____ MATERIAL PROVIDED

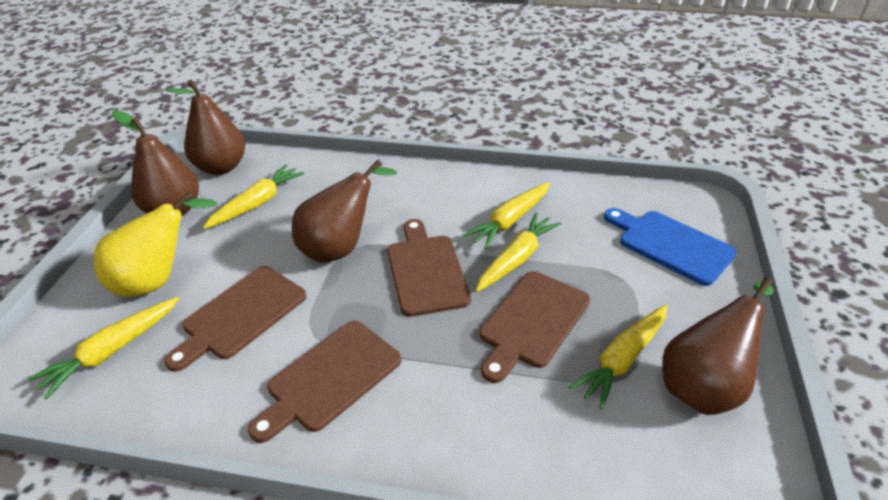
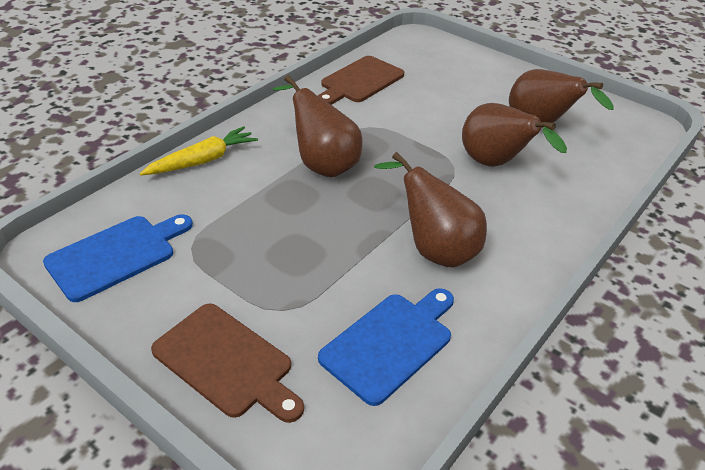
blue cutting board: 1 -> 2
brown cutting board: 4 -> 2
yellow carrot: 5 -> 1
yellow pear: 1 -> 0

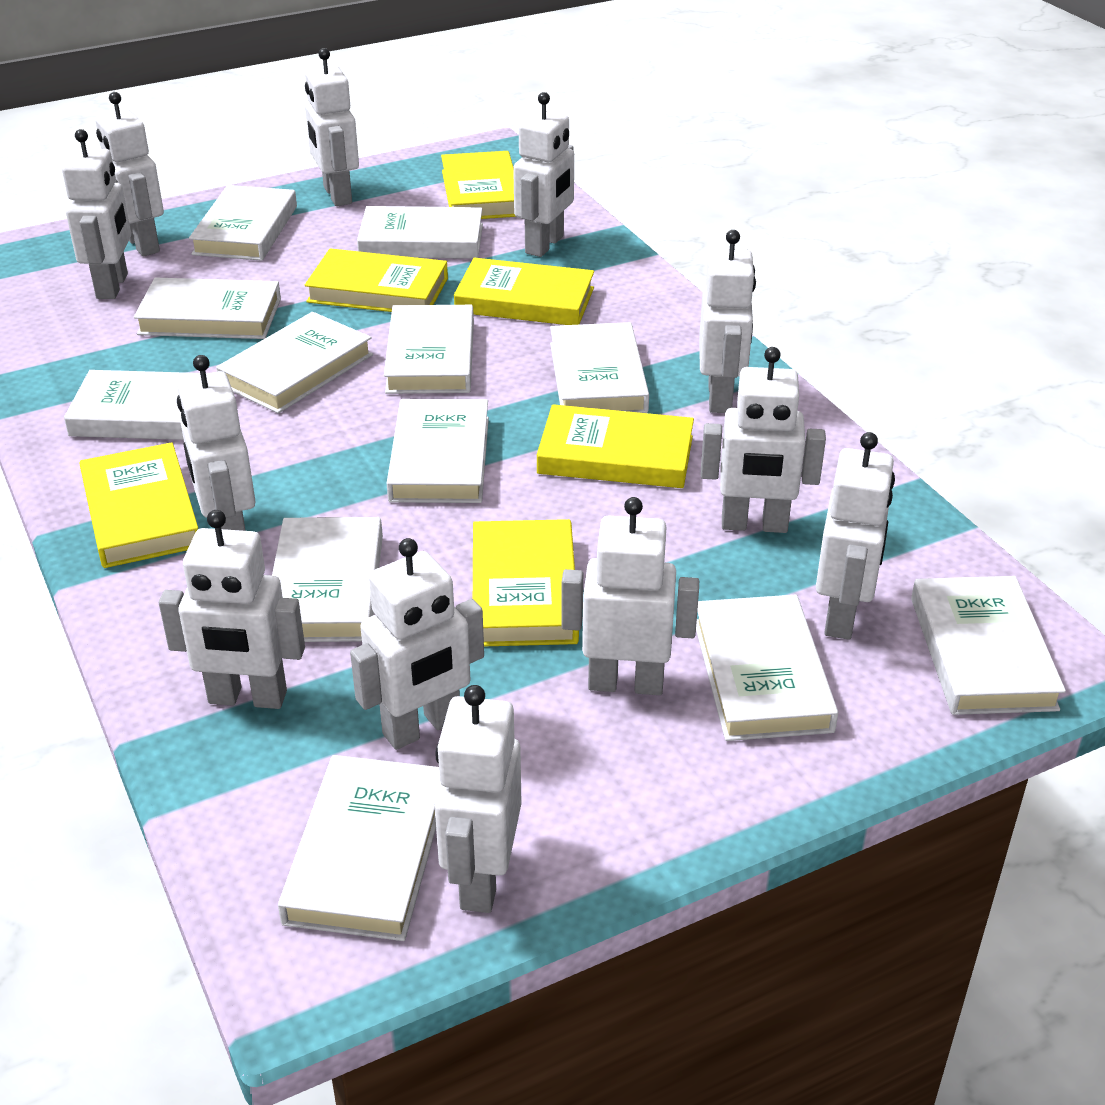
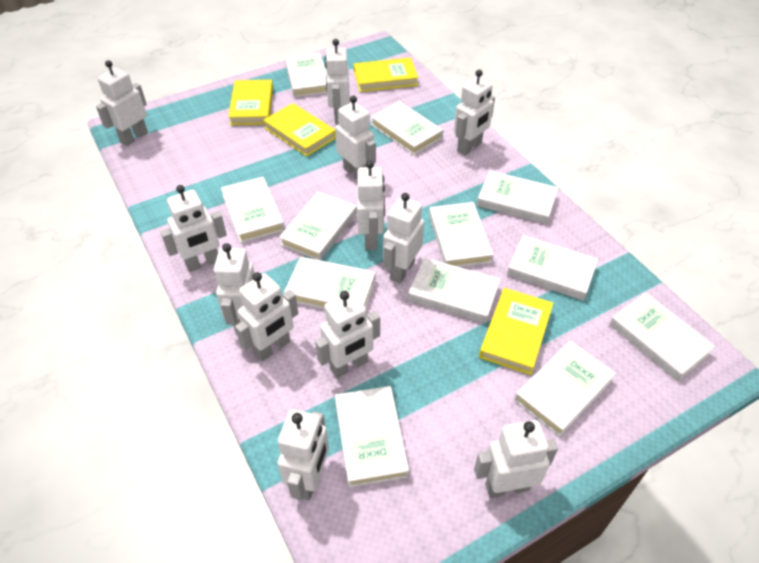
yellow book: 6 -> 4

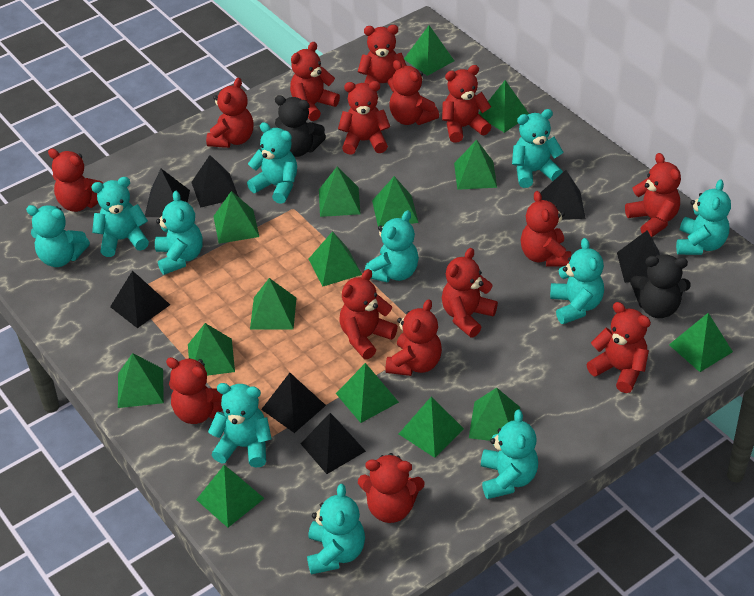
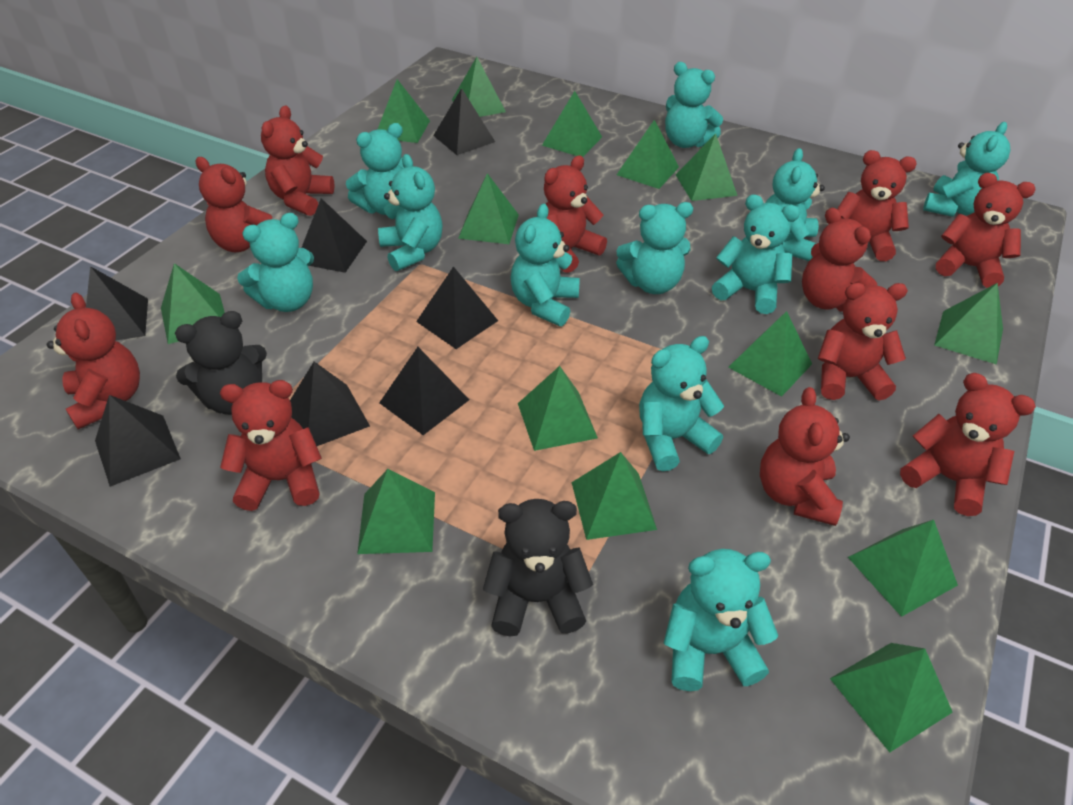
green pyramid: 15 -> 14
red teddy bear: 15 -> 11

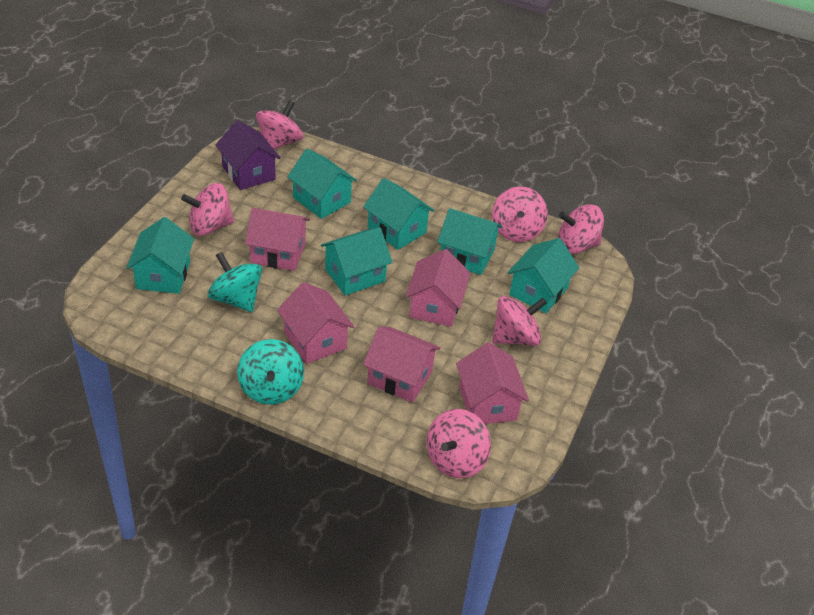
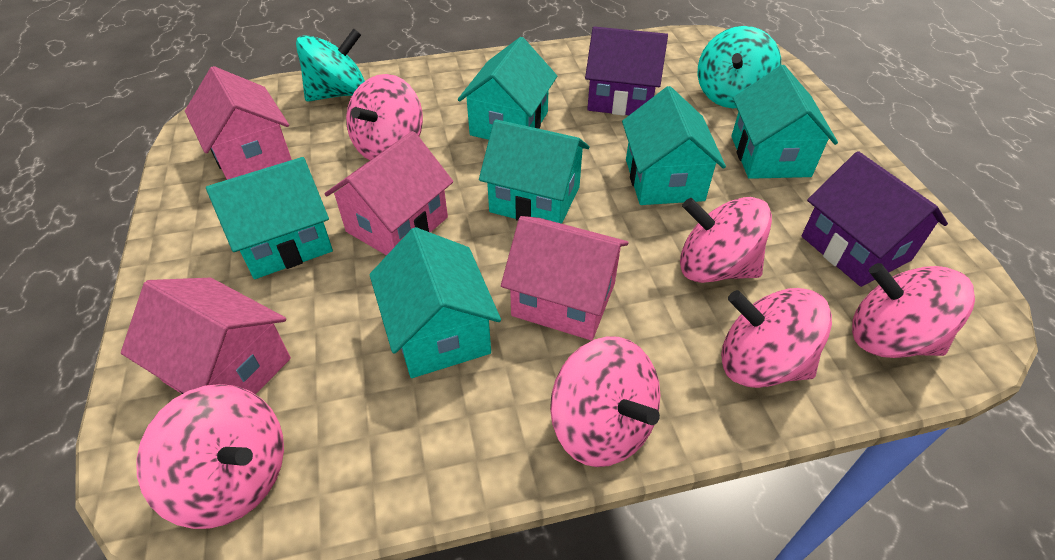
pink house: 5 -> 4
purple house: 1 -> 2

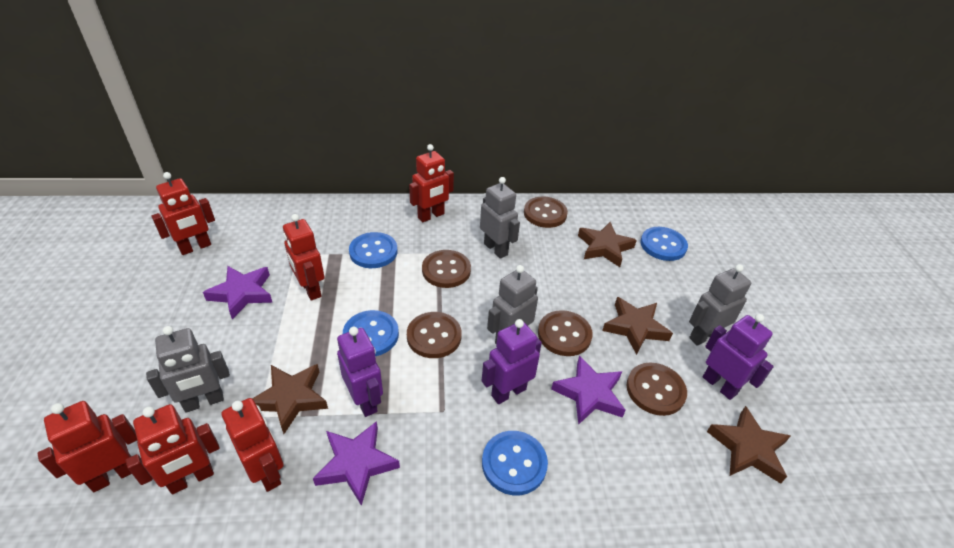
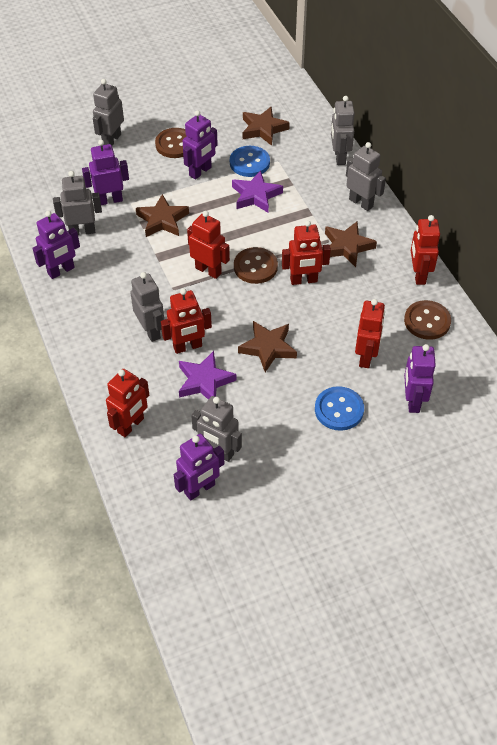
blue button: 4 -> 2
brown button: 5 -> 3
grey robot: 4 -> 6
purple robot: 3 -> 5
purple star: 3 -> 2

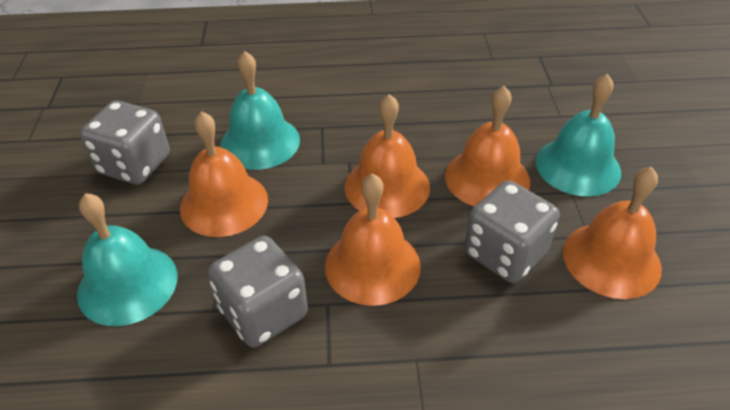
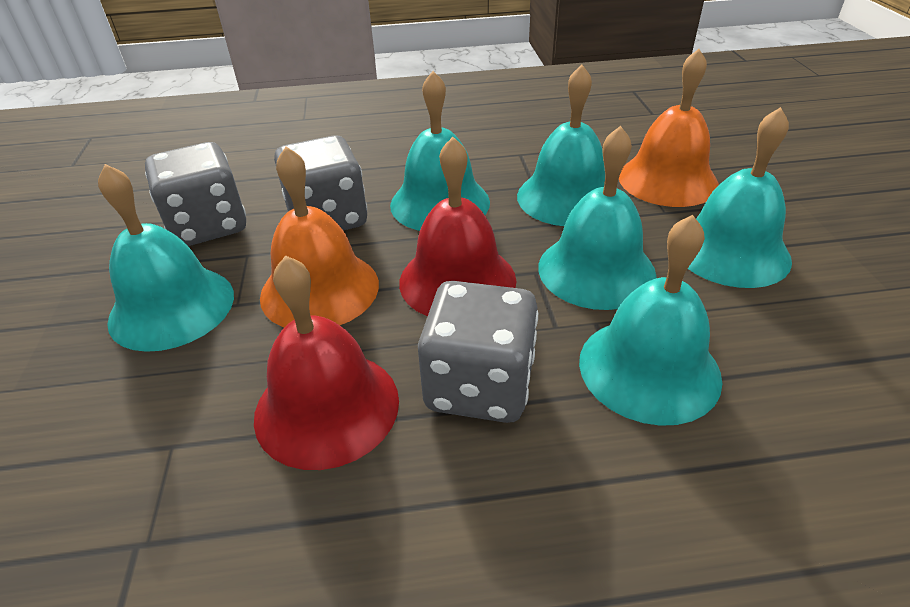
orange bell: 5 -> 2
red bell: 0 -> 2
turquoise bell: 3 -> 6

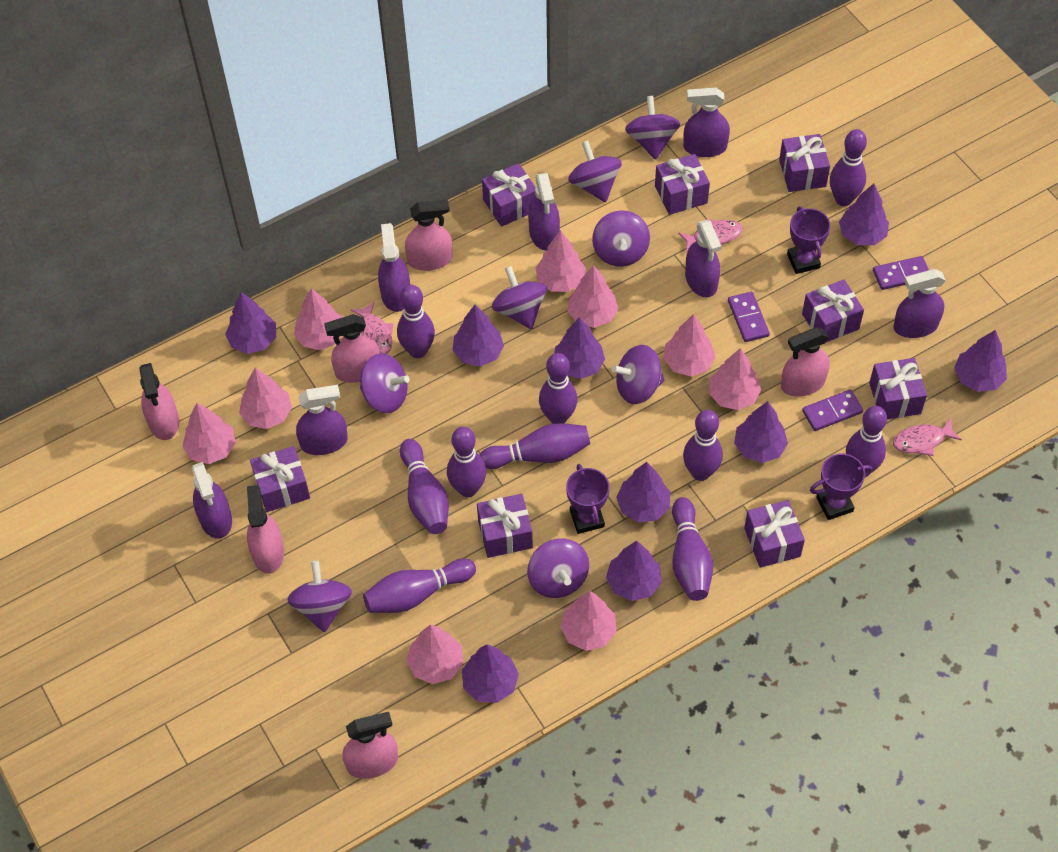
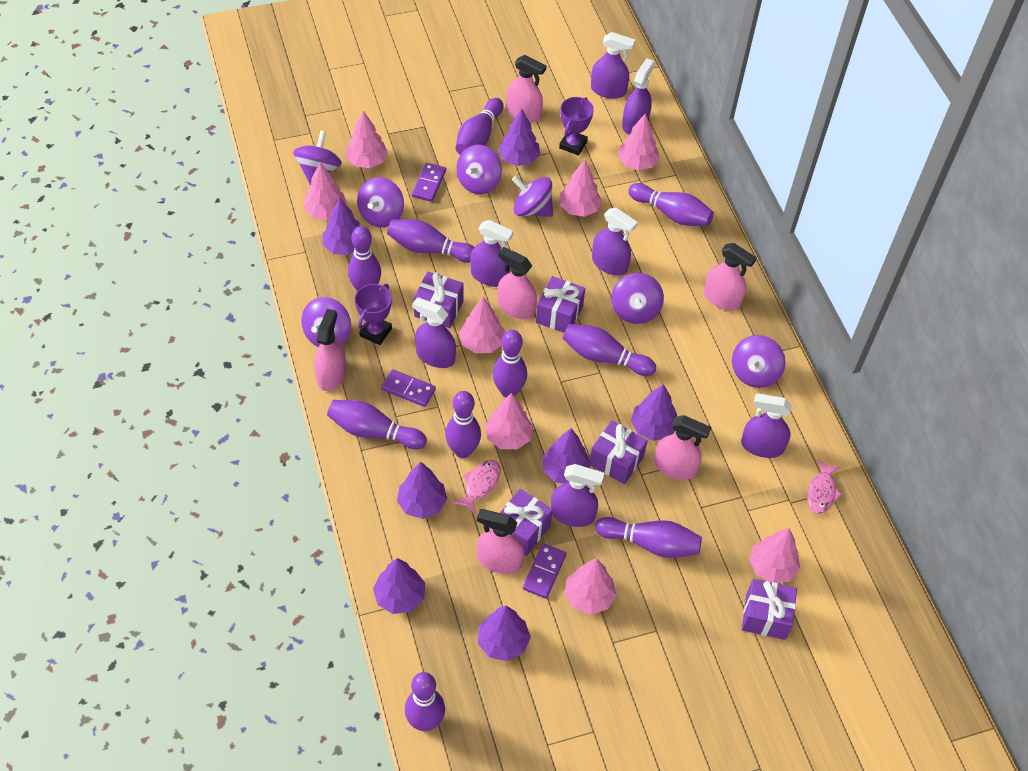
pink fish: 3 -> 2
pink tree: 9 -> 8
purple gift: 8 -> 5
purple spinning top: 8 -> 7
purple tree: 9 -> 7
purple trophy: 3 -> 2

________

_WHAT TO DO_
The reply should reproduce every entry above word for word and contain no pictures.

_RESPONSE AREA_
blue cutting board: 1 -> 2
brown cutting board: 4 -> 2
yellow carrot: 5 -> 1
yellow pear: 1 -> 0

yellow book: 6 -> 4

green pyramid: 15 -> 14
red teddy bear: 15 -> 11

pink house: 5 -> 4
purple house: 1 -> 2

blue button: 4 -> 2
brown button: 5 -> 3
grey robot: 4 -> 6
purple robot: 3 -> 5
purple star: 3 -> 2

orange bell: 5 -> 2
red bell: 0 -> 2
turquoise bell: 3 -> 6

pink fish: 3 -> 2
pink tree: 9 -> 8
purple gift: 8 -> 5
purple spinning top: 8 -> 7
purple tree: 9 -> 7
purple trophy: 3 -> 2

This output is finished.